--- EXCERPTED DATA Enclosed Below ---
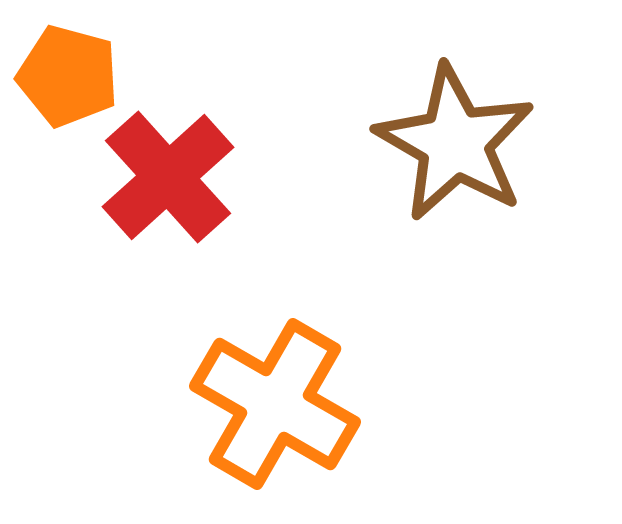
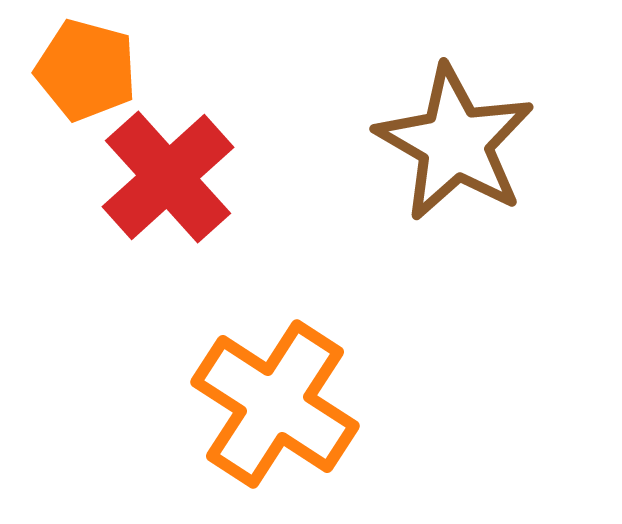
orange pentagon: moved 18 px right, 6 px up
orange cross: rotated 3 degrees clockwise
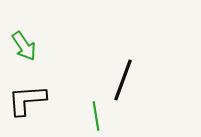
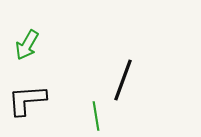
green arrow: moved 3 px right, 1 px up; rotated 64 degrees clockwise
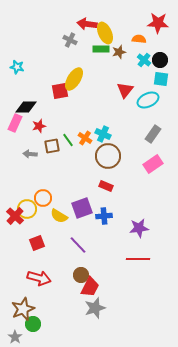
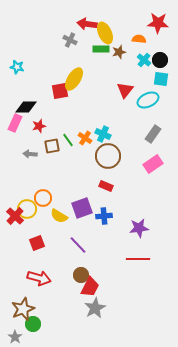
gray star at (95, 308): rotated 10 degrees counterclockwise
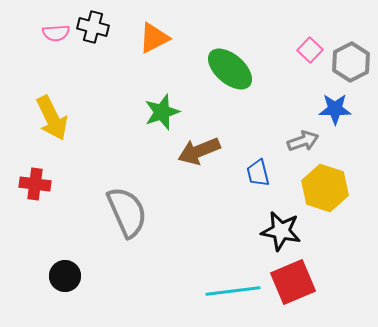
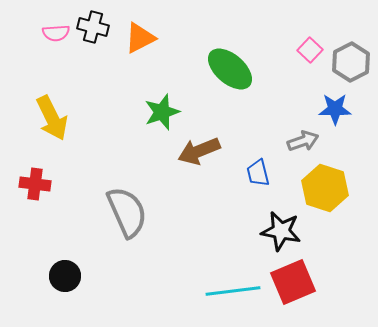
orange triangle: moved 14 px left
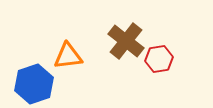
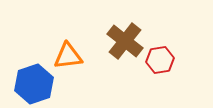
brown cross: moved 1 px left
red hexagon: moved 1 px right, 1 px down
--- End of Enclosed EXCERPTED DATA ---
WHAT YOU ARE ASKED TO DO: The data above, line by line: transcribe it exactly and drop the pictures.

RESULT BELOW:
orange pentagon: moved 18 px right, 6 px up
orange cross: rotated 3 degrees clockwise
green arrow: moved 3 px right, 1 px up; rotated 64 degrees clockwise
gray star at (95, 308): rotated 10 degrees counterclockwise
orange triangle: moved 14 px left
brown cross: moved 1 px left
red hexagon: moved 1 px right, 1 px down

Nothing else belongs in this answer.